[[ RECORDED DATA open ]]

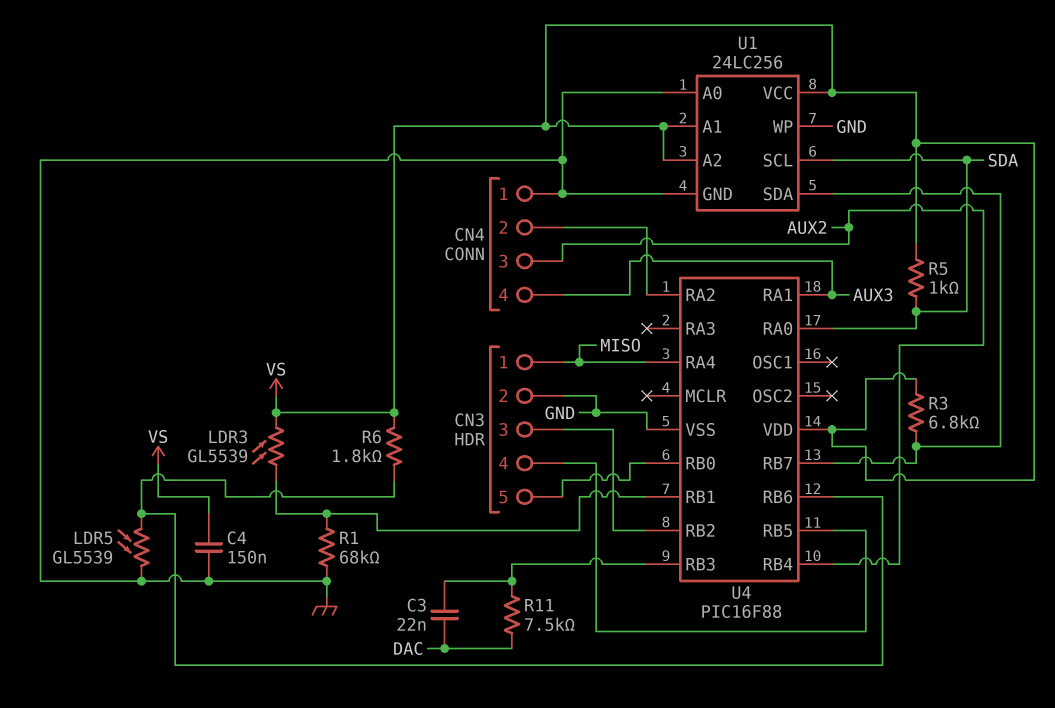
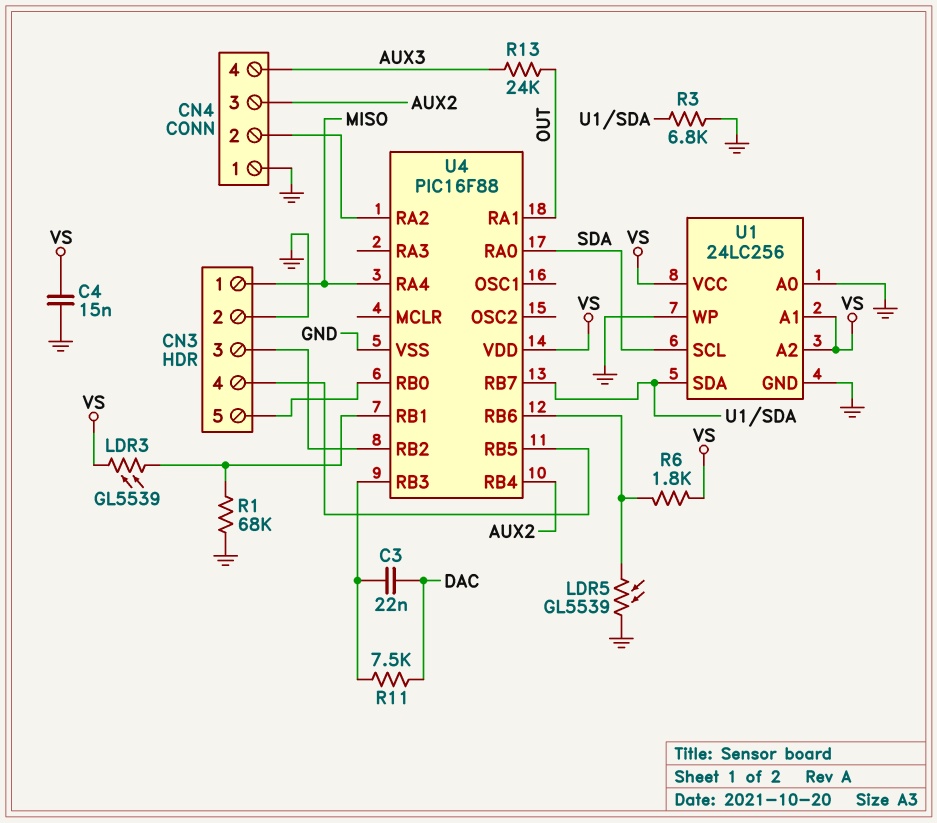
C4: 150nF (GND, VS) -> 15nF (GND, VS)
R3: 6.8k (U1/SDA, VS) -> 6.8k (GND, U1/SDA)
R5: 1k (SDA, VS) -> none
R13: none -> 24k (AUX3, OUT)
U4 pin RA1: AUX3 -> OUT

[[ RECORDED DATA closed ]]

TASK DETAILS:
Word for word, copy the line containing "R3: 6.8k (U1/SDA, VS) -> 6.8k (GND, U1/SDA)" and each line after it to the end of the records, and nothing besides.

RESPONSE TO THE TASK:
R3: 6.8k (U1/SDA, VS) -> 6.8k (GND, U1/SDA)
R5: 1k (SDA, VS) -> none
R13: none -> 24k (AUX3, OUT)
U4 pin RA1: AUX3 -> OUT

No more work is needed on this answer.